§ **Task**
Would you please copy the entries exactly, leaving every picture aside?

§ **Data to process**
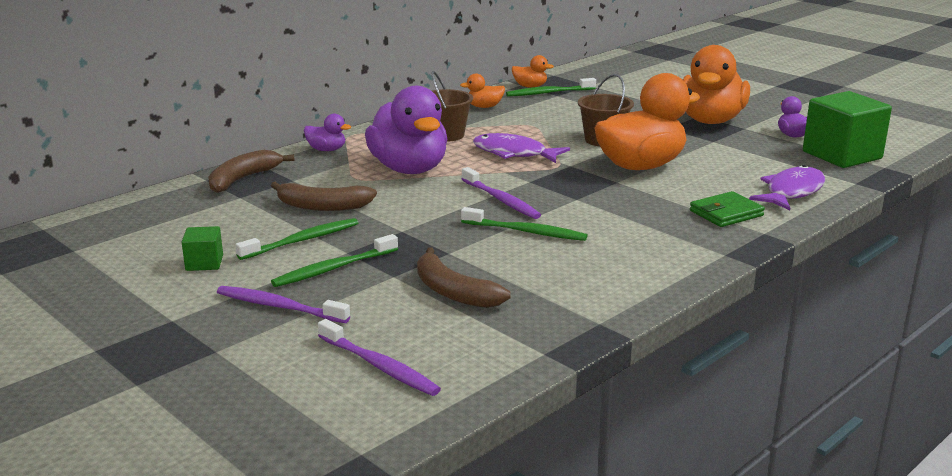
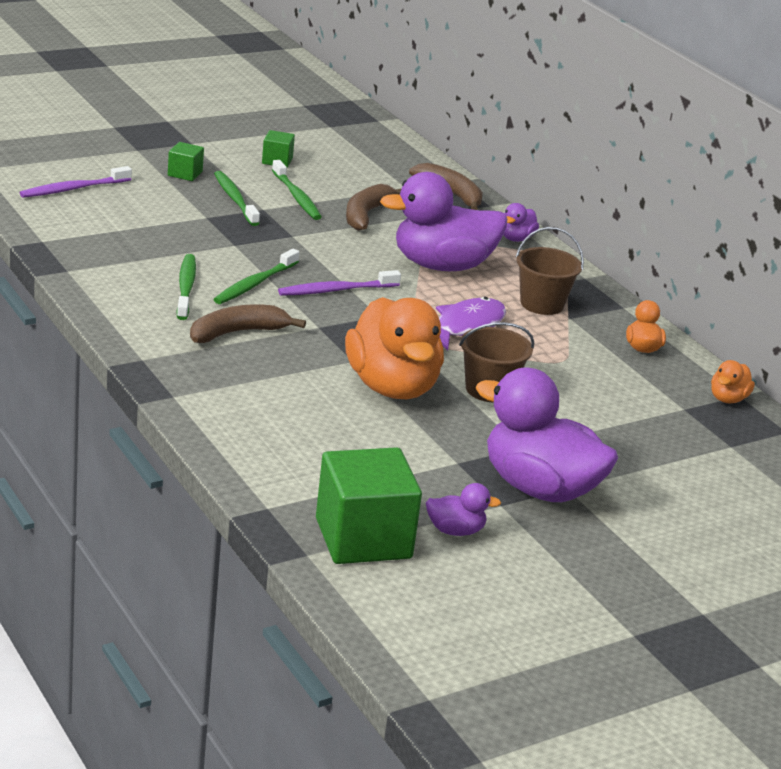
camera: 100 degrees right, 5 degrees up
purple toothbrush [217,286,350,323] -> green cube [168,142,204,181]
brown banana [417,247,511,308] -> brown banana moved to [190,304,306,343]
green toothbrush [506,78,596,97] -> green toothbrush moved to [177,254,196,320]
orange duck [683,45,750,124] -> purple duck [476,368,618,502]
green wallet [690,191,765,227] -> none
purple fish [749,165,826,211] -> none

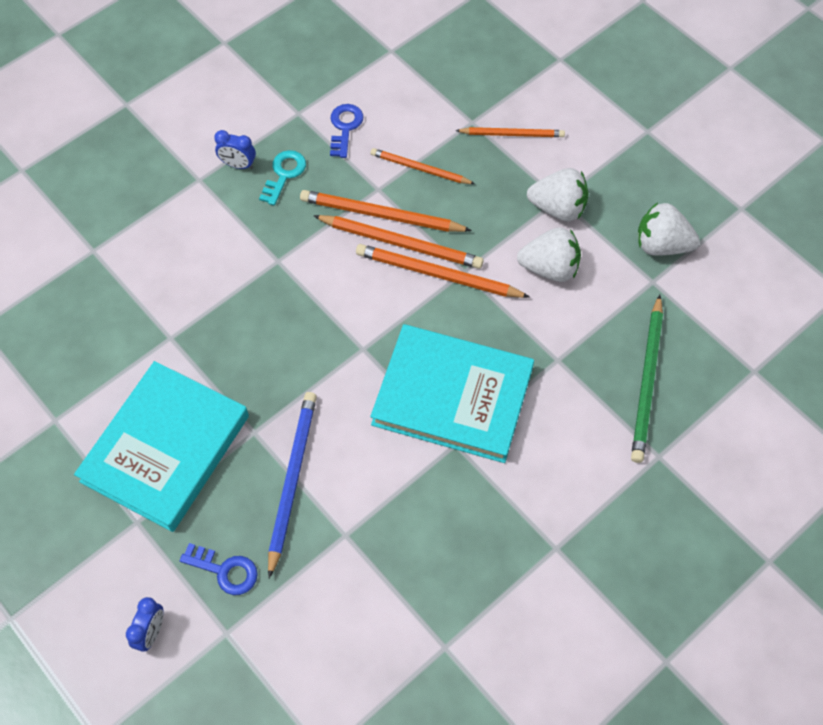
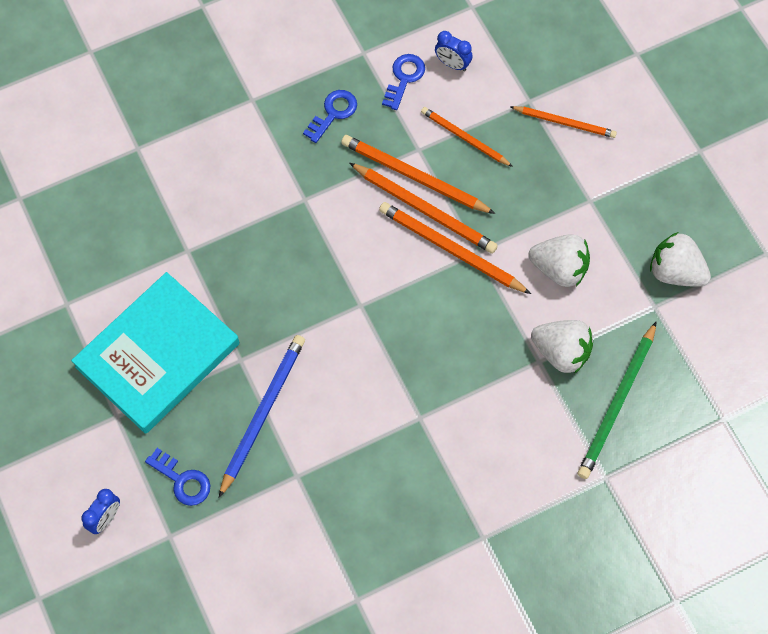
camera: 15 degrees right, 5 degrees up
blue clock [214,130,256,169] -> blue clock moved to [435,31,473,71]
turquoise key [259,150,306,206] -> blue key [303,90,357,143]
turquoise book [370,324,534,463] -> none
white strawberry [527,168,589,221] -> white strawberry moved to [531,320,593,374]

§ **Result for this exercise**
camera: 100 degrees right, 5 degrees up
purple toothbrush [217,286,350,323] -> green cube [168,142,204,181]
brown banana [417,247,511,308] -> brown banana moved to [190,304,306,343]
green toothbrush [506,78,596,97] -> green toothbrush moved to [177,254,196,320]
orange duck [683,45,750,124] -> purple duck [476,368,618,502]
green wallet [690,191,765,227] -> none
purple fish [749,165,826,211] -> none

camera: 15 degrees right, 5 degrees up
blue clock [214,130,256,169] -> blue clock moved to [435,31,473,71]
turquoise key [259,150,306,206] -> blue key [303,90,357,143]
turquoise book [370,324,534,463] -> none
white strawberry [527,168,589,221] -> white strawberry moved to [531,320,593,374]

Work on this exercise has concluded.